═══ Dataset records ═══

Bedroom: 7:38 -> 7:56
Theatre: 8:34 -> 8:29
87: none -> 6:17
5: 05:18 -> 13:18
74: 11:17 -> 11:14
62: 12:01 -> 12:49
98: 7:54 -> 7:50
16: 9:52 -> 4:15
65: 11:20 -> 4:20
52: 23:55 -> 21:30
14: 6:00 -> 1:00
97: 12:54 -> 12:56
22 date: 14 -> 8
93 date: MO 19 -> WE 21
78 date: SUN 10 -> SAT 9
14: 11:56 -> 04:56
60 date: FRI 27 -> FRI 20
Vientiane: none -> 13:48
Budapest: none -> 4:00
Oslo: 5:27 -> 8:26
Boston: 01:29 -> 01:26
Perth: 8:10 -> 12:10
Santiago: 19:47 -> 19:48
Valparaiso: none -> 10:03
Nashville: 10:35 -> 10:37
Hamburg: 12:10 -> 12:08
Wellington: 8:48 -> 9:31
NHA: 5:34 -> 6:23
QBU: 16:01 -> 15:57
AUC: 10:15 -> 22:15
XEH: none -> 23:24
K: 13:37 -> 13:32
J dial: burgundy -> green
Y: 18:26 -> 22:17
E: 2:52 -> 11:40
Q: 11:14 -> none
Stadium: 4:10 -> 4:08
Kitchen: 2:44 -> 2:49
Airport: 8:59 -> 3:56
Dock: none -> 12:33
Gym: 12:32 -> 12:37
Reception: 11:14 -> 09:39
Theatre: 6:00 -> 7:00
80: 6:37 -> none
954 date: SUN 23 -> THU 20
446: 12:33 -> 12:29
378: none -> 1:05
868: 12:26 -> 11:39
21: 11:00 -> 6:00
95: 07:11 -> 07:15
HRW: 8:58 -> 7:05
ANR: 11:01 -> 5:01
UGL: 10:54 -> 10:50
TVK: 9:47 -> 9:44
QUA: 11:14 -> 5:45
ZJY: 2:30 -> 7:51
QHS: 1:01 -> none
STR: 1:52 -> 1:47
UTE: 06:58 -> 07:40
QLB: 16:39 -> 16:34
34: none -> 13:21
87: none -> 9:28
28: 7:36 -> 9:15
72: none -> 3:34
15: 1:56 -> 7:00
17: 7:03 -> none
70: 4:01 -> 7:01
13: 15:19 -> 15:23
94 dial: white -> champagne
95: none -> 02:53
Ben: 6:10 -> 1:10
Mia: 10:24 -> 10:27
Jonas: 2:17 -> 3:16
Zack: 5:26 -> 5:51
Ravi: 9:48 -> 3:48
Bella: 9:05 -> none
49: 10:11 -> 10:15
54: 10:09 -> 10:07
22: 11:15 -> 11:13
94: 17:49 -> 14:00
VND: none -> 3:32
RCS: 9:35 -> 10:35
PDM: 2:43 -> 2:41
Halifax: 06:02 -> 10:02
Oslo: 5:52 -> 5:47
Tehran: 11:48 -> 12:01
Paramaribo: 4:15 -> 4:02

═══

Please change every "dial" in the rows above to "face", then write out all the rows again with nothing else altered.

Bedroom: 7:38 -> 7:56
Theatre: 8:34 -> 8:29
87: none -> 6:17
5: 05:18 -> 13:18
74: 11:17 -> 11:14
62: 12:01 -> 12:49
98: 7:54 -> 7:50
16: 9:52 -> 4:15
65: 11:20 -> 4:20
52: 23:55 -> 21:30
14: 6:00 -> 1:00
97: 12:54 -> 12:56
22 date: 14 -> 8
93 date: MO 19 -> WE 21
78 date: SUN 10 -> SAT 9
14: 11:56 -> 04:56
60 date: FRI 27 -> FRI 20
Vientiane: none -> 13:48
Budapest: none -> 4:00
Oslo: 5:27 -> 8:26
Boston: 01:29 -> 01:26
Perth: 8:10 -> 12:10
Santiago: 19:47 -> 19:48
Valparaiso: none -> 10:03
Nashville: 10:35 -> 10:37
Hamburg: 12:10 -> 12:08
Wellington: 8:48 -> 9:31
NHA: 5:34 -> 6:23
QBU: 16:01 -> 15:57
AUC: 10:15 -> 22:15
XEH: none -> 23:24
K: 13:37 -> 13:32
J face: burgundy -> green
Y: 18:26 -> 22:17
E: 2:52 -> 11:40
Q: 11:14 -> none
Stadium: 4:10 -> 4:08
Kitchen: 2:44 -> 2:49
Airport: 8:59 -> 3:56
Dock: none -> 12:33
Gym: 12:32 -> 12:37
Reception: 11:14 -> 09:39
Theatre: 6:00 -> 7:00
80: 6:37 -> none
954 date: SUN 23 -> THU 20
446: 12:33 -> 12:29
378: none -> 1:05
868: 12:26 -> 11:39
21: 11:00 -> 6:00
95: 07:11 -> 07:15
HRW: 8:58 -> 7:05
ANR: 11:01 -> 5:01
UGL: 10:54 -> 10:50
TVK: 9:47 -> 9:44
QUA: 11:14 -> 5:45
ZJY: 2:30 -> 7:51
QHS: 1:01 -> none
STR: 1:52 -> 1:47
UTE: 06:58 -> 07:40
QLB: 16:39 -> 16:34
34: none -> 13:21
87: none -> 9:28
28: 7:36 -> 9:15
72: none -> 3:34
15: 1:56 -> 7:00
17: 7:03 -> none
70: 4:01 -> 7:01
13: 15:19 -> 15:23
94 face: white -> champagne
95: none -> 02:53
Ben: 6:10 -> 1:10
Mia: 10:24 -> 10:27
Jonas: 2:17 -> 3:16
Zack: 5:26 -> 5:51
Ravi: 9:48 -> 3:48
Bella: 9:05 -> none
49: 10:11 -> 10:15
54: 10:09 -> 10:07
22: 11:15 -> 11:13
94: 17:49 -> 14:00
VND: none -> 3:32
RCS: 9:35 -> 10:35
PDM: 2:43 -> 2:41
Halifax: 06:02 -> 10:02
Oslo: 5:52 -> 5:47
Tehran: 11:48 -> 12:01
Paramaribo: 4:15 -> 4:02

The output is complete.